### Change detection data
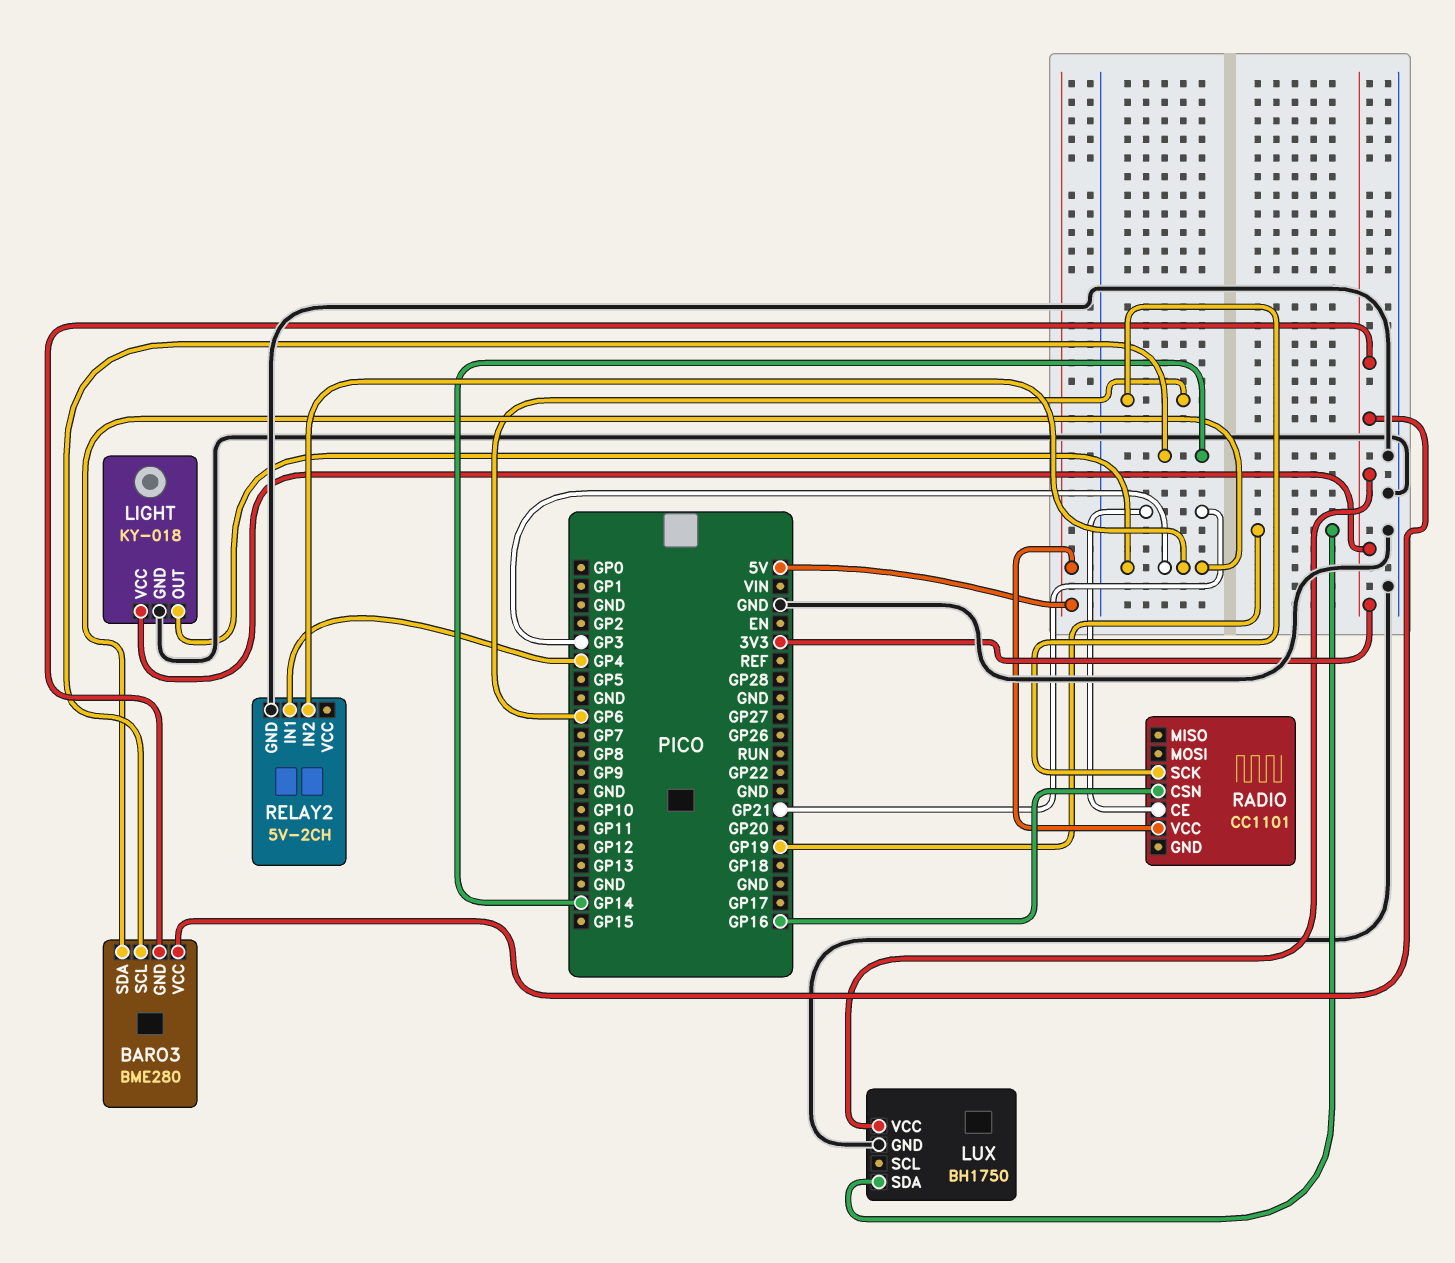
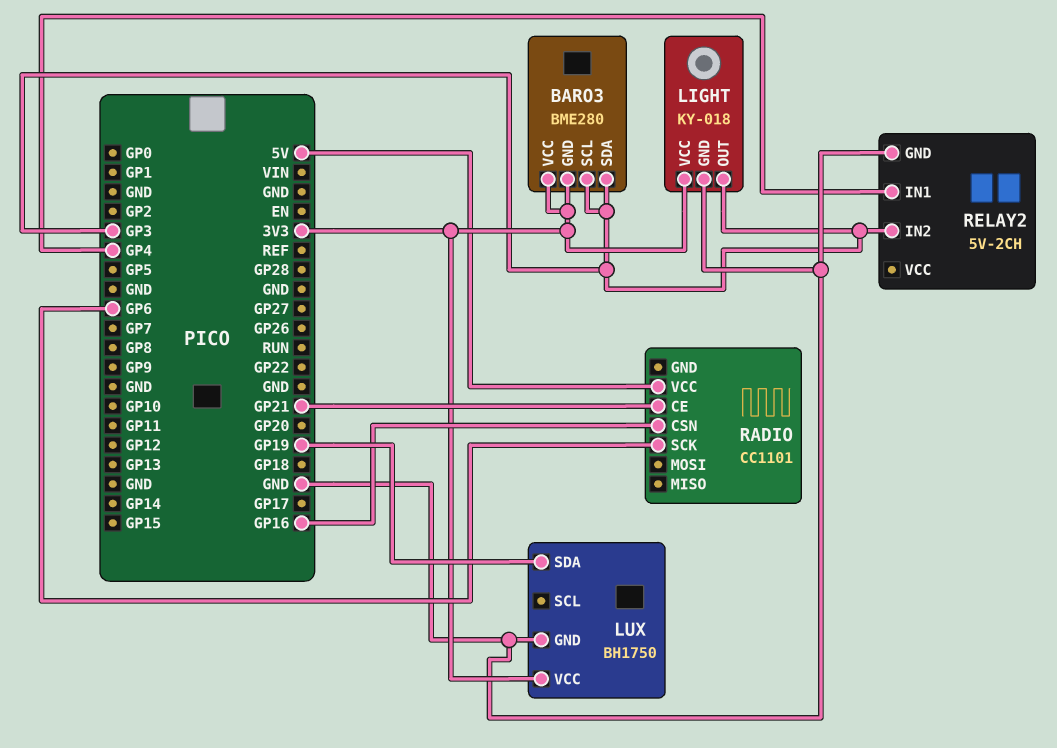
BARO3 pin SCL: GP14 -> GP3

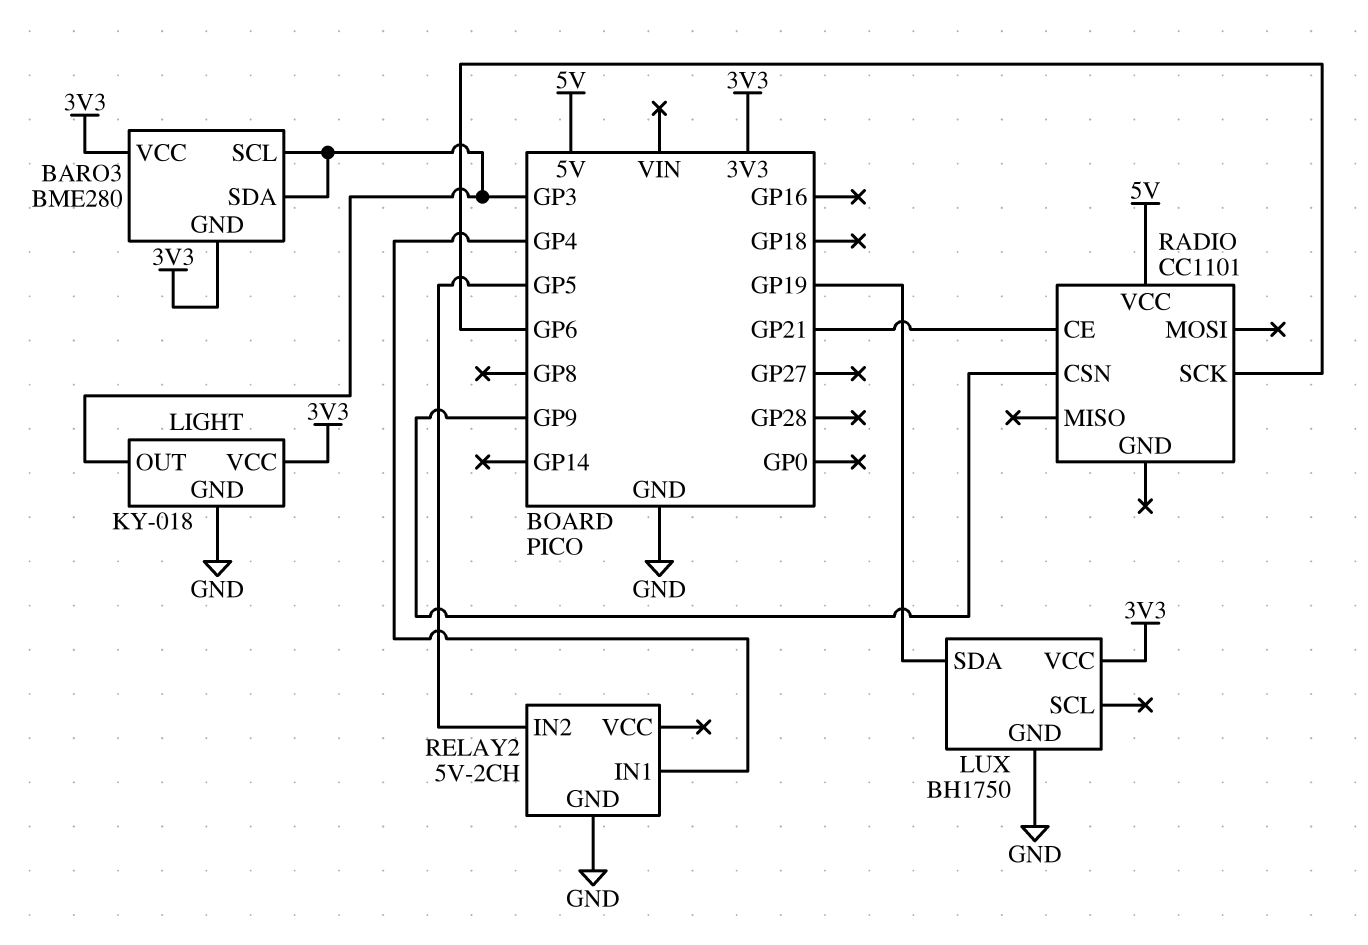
RADIO pin CSN: GP16 -> GP9
RELAY2 pin IN2: GP3 -> GP5

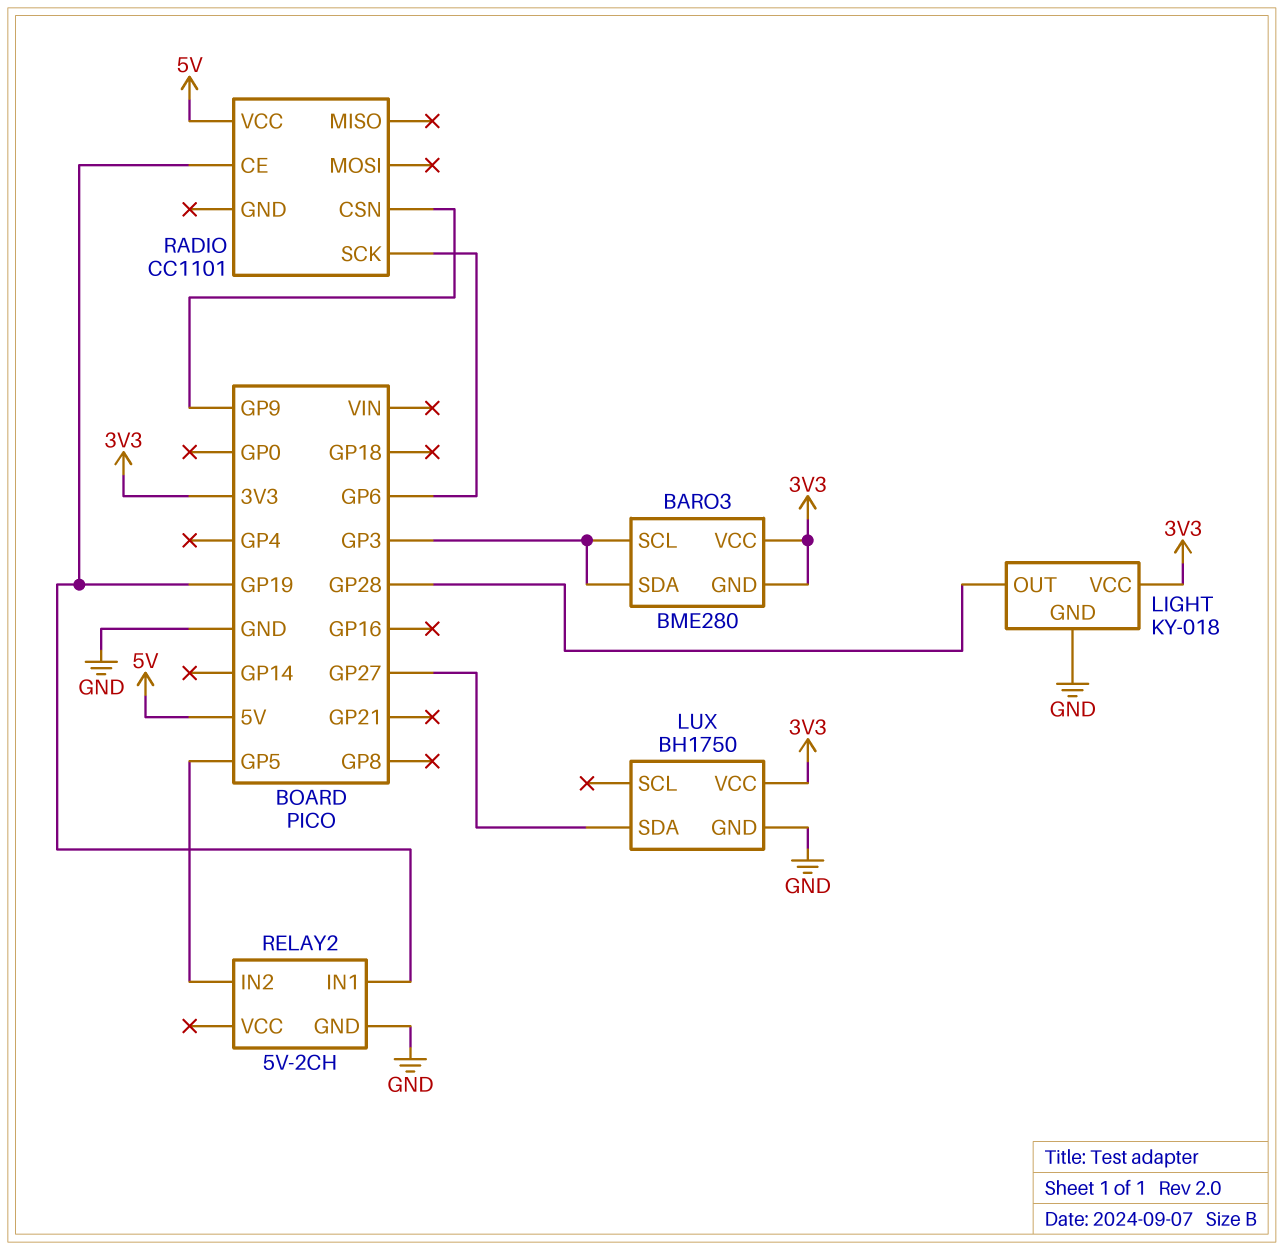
LIGHT pin OUT: GP3 -> GP28
LUX pin SDA: GP19 -> GP27
RADIO pin CE: GP21 -> GP19
RELAY2 pin IN1: GP4 -> GP19

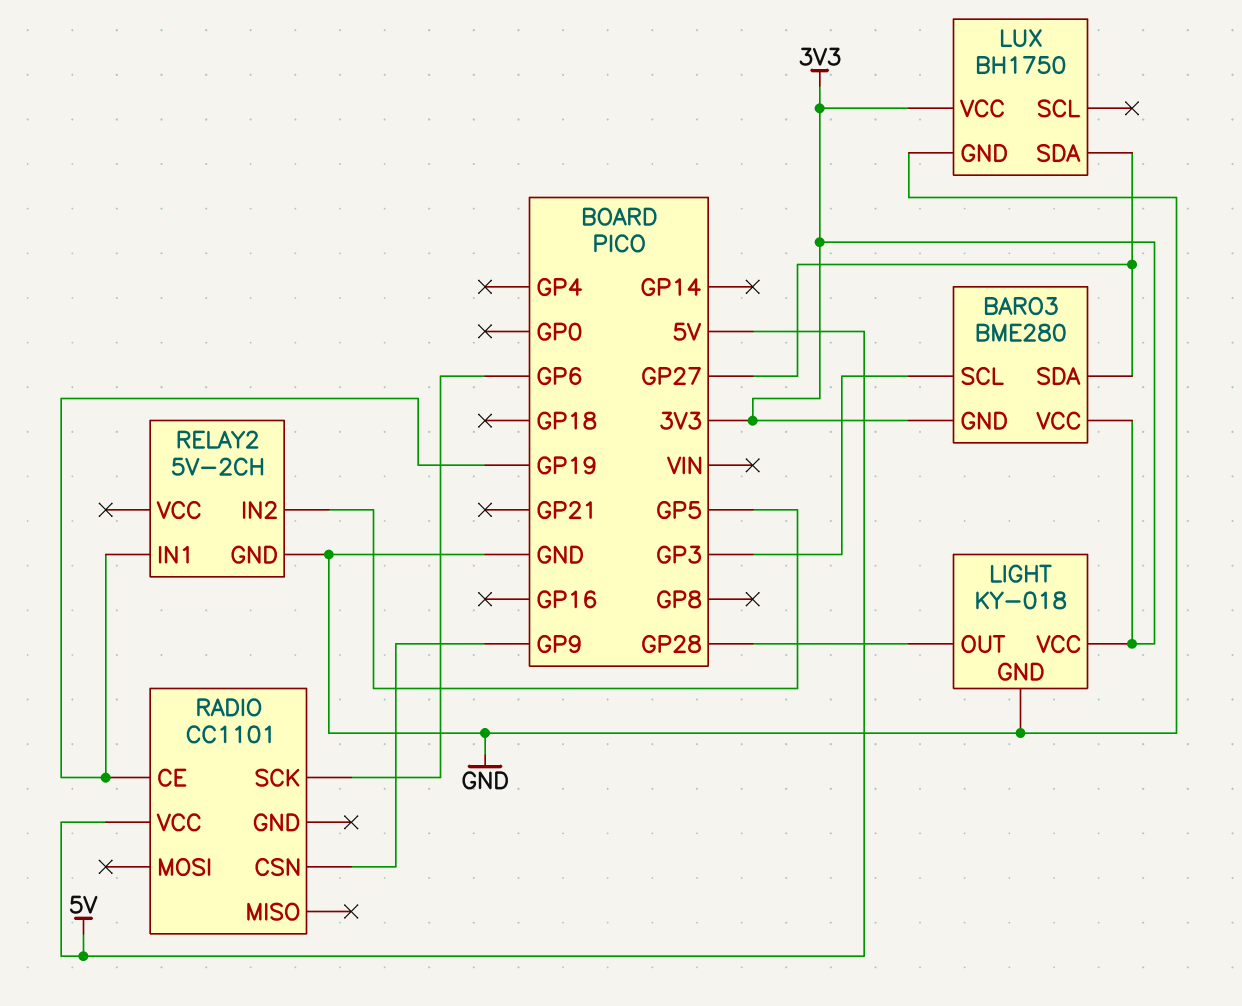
BARO3 pin SDA: GP3 -> GP27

### What this task involves
Exactly retype each record above, dropping images.

### Result below
BARO3 pin SCL: GP14 -> GP3

RADIO pin CSN: GP16 -> GP9
RELAY2 pin IN2: GP3 -> GP5

LIGHT pin OUT: GP3 -> GP28
LUX pin SDA: GP19 -> GP27
RADIO pin CE: GP21 -> GP19
RELAY2 pin IN1: GP4 -> GP19

BARO3 pin SDA: GP3 -> GP27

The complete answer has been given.